** begin **

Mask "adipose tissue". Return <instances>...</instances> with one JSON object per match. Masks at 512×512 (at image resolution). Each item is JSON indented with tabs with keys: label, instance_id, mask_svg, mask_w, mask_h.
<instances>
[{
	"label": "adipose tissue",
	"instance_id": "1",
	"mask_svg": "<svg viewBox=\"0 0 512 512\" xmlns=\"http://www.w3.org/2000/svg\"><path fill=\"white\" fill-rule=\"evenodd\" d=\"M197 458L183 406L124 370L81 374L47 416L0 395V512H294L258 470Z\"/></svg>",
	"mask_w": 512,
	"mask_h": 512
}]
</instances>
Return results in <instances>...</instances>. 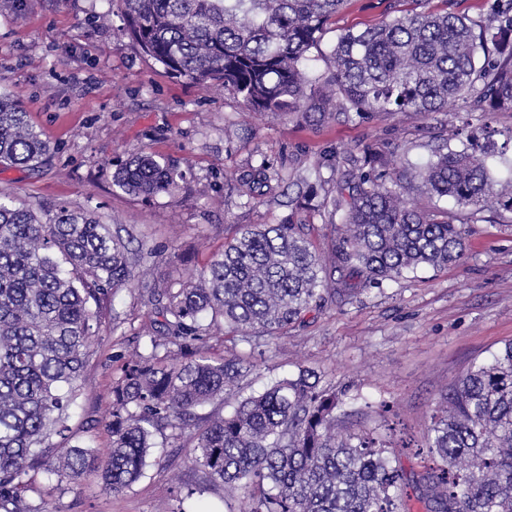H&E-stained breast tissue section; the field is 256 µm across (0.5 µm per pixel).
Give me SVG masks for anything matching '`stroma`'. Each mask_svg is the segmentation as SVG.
Segmentation results:
<instances>
[{"label":"stroma","instance_id":"1","mask_svg":"<svg viewBox=\"0 0 512 512\" xmlns=\"http://www.w3.org/2000/svg\"><path fill=\"white\" fill-rule=\"evenodd\" d=\"M406 0H347L316 48L318 71L344 30H362L407 9ZM0 92L11 96L54 152L33 170L1 168L0 190L42 218L59 207L84 209L131 242L153 250L106 313L101 360L90 362L69 425L77 439L105 447L112 380L109 355L142 349L147 289L194 273L221 249L239 224L287 220L297 197L316 178L342 180L364 150L387 165L425 164L462 121L455 113L373 114L355 121H323L288 113L246 114L232 90L209 91L174 78L135 48L123 29L119 0H0ZM500 181L512 179V112L490 120ZM141 150L187 174L188 185L146 201L123 193L112 175ZM267 163L278 171L260 202L245 204L240 177ZM512 340V218L483 211L471 223L466 259L424 269L358 298L307 313L277 339L253 344L216 338L215 354L247 356L255 364L241 395L261 391L309 367L344 394L342 413L352 431L397 423L411 447L406 472L421 471L431 416L467 366ZM143 475L125 491L102 492L97 472L80 489L38 475V495L62 512H159L193 487L197 474L169 433Z\"/></svg>","mask_w":512,"mask_h":512}]
</instances>
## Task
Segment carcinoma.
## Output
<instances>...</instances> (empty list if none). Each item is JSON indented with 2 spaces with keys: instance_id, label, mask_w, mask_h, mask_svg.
<instances>
[{
  "instance_id": "obj_1",
  "label": "carcinoma",
  "mask_w": 512,
  "mask_h": 512,
  "mask_svg": "<svg viewBox=\"0 0 512 512\" xmlns=\"http://www.w3.org/2000/svg\"><path fill=\"white\" fill-rule=\"evenodd\" d=\"M120 2L141 53L176 78L232 89L255 114L428 115L468 99L485 115L512 112V0H488L478 20L410 10L345 30L327 75L309 67L310 53L345 0ZM485 140V128H474L462 148L438 150L418 171L385 172L367 152L353 179L324 193L336 234L327 249L314 225L293 216L249 225L196 276L149 291L148 351L124 361L112 382L102 491L117 494L141 477L154 431L169 428L191 445L198 481L162 512H194V494L216 490L228 512H411L407 483L425 512H512V341L472 362L444 394L428 435L433 465L419 473H406L377 434L347 432L342 394L320 386L312 368L227 414L198 413L254 368L244 357L212 356L215 332L274 338L338 296L463 262L474 216L489 205L512 214V184L497 188ZM49 151L26 112L0 94V166L35 167ZM273 175L261 163L240 179L239 196L256 199ZM112 181L150 199L180 188L185 174L136 152ZM414 190L471 210L457 217L419 207L407 199ZM145 259L88 212L61 208L43 221L0 192V512H59L29 495L35 473L75 489L98 466L90 443H72L70 410L105 310Z\"/></svg>"
}]
</instances>
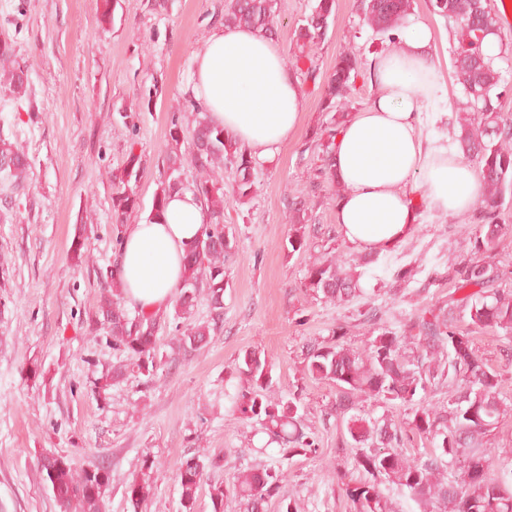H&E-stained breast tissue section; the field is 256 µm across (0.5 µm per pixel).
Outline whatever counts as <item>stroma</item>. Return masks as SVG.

** end **

=== AIM ===
Starting at the line with "Segment carcinoma.", output each line through the final one of the listing above, and nothing else. Pictures are to be left out.

=== EXERCISE OUTPUT ===
Segment carcinoma.
## Output
<instances>...</instances> (empty list if none). Each item is JSON indented with 2 spaces with keys: instance_id, label, mask_w, mask_h, mask_svg.
<instances>
[{
  "instance_id": "obj_1",
  "label": "carcinoma",
  "mask_w": 512,
  "mask_h": 512,
  "mask_svg": "<svg viewBox=\"0 0 512 512\" xmlns=\"http://www.w3.org/2000/svg\"><path fill=\"white\" fill-rule=\"evenodd\" d=\"M120 2L141 53L176 78L232 89L255 114L428 115L468 99L485 115L512 112V0H488L478 20L410 10L345 30L327 75L309 67L310 53L345 0ZM485 140V128H474L462 148L438 150L418 171L385 172L367 152L353 179L324 193L336 234L327 249L314 225L293 216L249 225L196 276L149 291L148 351L124 361L112 382L102 491L117 494L141 477L154 431L169 428L191 445L198 481L162 512H194V494L216 490L228 512H411L407 483L425 512H512V341L472 362L444 394L428 435L433 465L419 473H406L377 434L347 432L342 394L320 386L312 368L227 414L198 413L254 368L244 357L212 356L215 332L274 338L338 296L463 262L474 216L489 205L512 214V184L497 188ZM49 151L26 112L0 94V166L35 167ZM273 175L261 163L240 179L239 196L256 199ZM112 181L150 199L180 188L185 174L136 152ZM414 190L471 210L457 217L419 207L407 199ZM145 259L88 212L61 208L43 221L0 192V512H59L29 495L35 473L75 489L98 466L90 443H72L70 410L105 310Z\"/></svg>"
}]
</instances>
H&E-stained breast tissue section; the field is 256 µm across (0.5 µm per pixel).
Outline whatever counts as <item>stroma</item>. Return masks as SVG.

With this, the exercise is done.